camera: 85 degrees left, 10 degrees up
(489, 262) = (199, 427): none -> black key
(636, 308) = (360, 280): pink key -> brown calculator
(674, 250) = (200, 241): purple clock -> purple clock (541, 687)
---------------
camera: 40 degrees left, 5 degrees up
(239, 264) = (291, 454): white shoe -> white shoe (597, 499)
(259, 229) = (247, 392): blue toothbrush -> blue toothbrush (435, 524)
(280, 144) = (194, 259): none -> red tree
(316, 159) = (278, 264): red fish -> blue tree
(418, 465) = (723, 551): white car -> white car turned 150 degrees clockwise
---------------
**Problem**
Output exactly one stretch of the listing: from the line containing "(239, 264) = (291, 454): white" through the line containing "(418, 465) = (723, 551): white", both end lines included.

**Written answer**
(239, 264) = (291, 454): white shoe -> white shoe (597, 499)
(259, 229) = (247, 392): blue toothbrush -> blue toothbrush (435, 524)
(280, 144) = (194, 259): none -> red tree
(316, 159) = (278, 264): red fish -> blue tree
(418, 465) = (723, 551): white car -> white car turned 150 degrees clockwise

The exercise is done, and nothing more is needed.